→ **What to do**
Reproduce verbatim the lines of the material below, starting at the line with "camera: 20 degrees left, 10 degrees down" and ending at the line with "grey spray bottle [482,128,538,212]", both inclusive; skip the rest.

··· Provided material

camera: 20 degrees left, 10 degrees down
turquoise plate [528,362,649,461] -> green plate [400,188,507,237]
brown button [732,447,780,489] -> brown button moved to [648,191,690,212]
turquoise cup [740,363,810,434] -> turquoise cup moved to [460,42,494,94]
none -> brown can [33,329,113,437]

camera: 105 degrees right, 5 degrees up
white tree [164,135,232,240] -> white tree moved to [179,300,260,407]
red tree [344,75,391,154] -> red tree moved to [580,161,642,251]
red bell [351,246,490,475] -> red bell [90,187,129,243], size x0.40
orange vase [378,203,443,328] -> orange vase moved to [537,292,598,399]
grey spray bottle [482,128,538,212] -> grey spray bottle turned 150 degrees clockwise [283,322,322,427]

······
··· Provided material

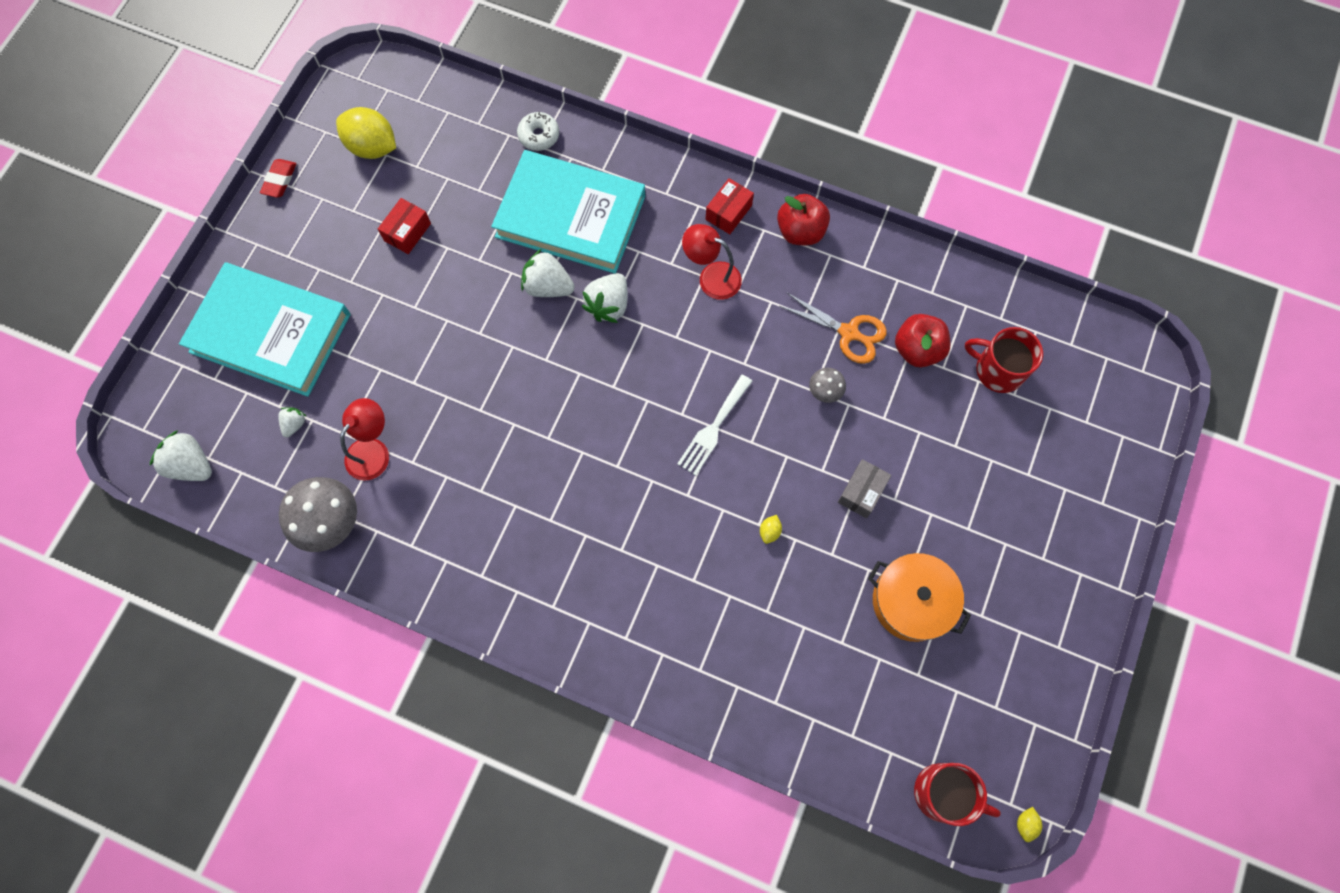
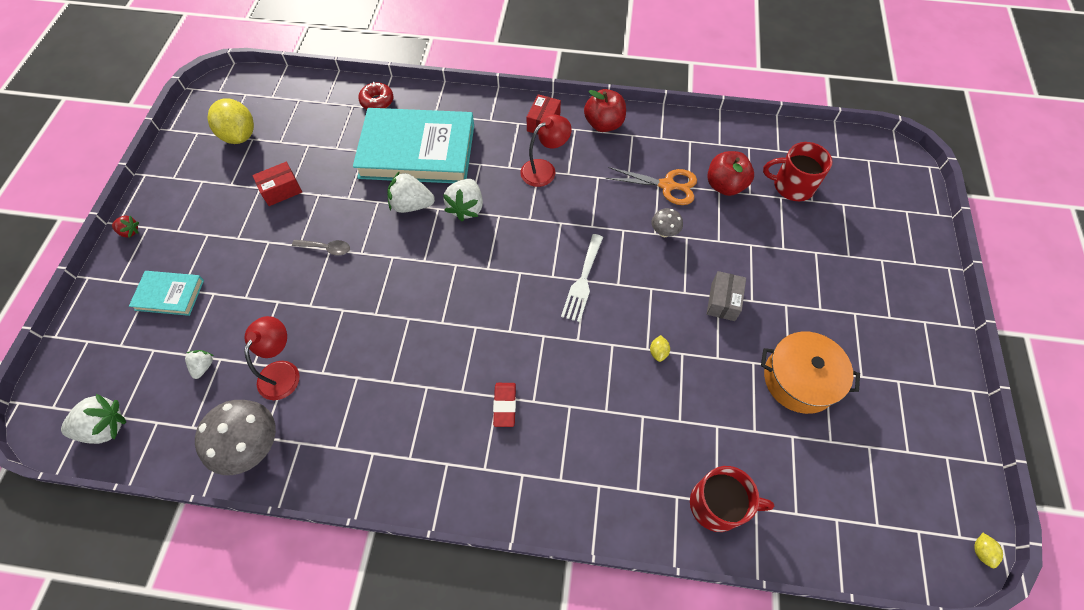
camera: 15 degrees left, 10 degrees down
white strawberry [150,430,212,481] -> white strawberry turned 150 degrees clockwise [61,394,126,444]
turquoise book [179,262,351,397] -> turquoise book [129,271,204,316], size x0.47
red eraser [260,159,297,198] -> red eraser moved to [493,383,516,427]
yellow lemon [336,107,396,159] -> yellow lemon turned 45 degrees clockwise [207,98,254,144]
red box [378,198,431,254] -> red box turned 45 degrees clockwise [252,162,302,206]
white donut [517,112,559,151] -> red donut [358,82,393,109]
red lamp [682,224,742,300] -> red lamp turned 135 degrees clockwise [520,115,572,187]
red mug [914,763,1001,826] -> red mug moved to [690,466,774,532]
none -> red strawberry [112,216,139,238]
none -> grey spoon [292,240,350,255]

······

→ **Your response**
camera: 20 degrees left, 10 degrees down
turquoise plate [528,362,649,461] -> green plate [400,188,507,237]
brown button [732,447,780,489] -> brown button moved to [648,191,690,212]
turquoise cup [740,363,810,434] -> turquoise cup moved to [460,42,494,94]
none -> brown can [33,329,113,437]

camera: 105 degrees right, 5 degrees up
white tree [164,135,232,240] -> white tree moved to [179,300,260,407]
red tree [344,75,391,154] -> red tree moved to [580,161,642,251]
red bell [351,246,490,475] -> red bell [90,187,129,243], size x0.40
orange vase [378,203,443,328] -> orange vase moved to [537,292,598,399]
grey spray bottle [482,128,538,212] -> grey spray bottle turned 150 degrees clockwise [283,322,322,427]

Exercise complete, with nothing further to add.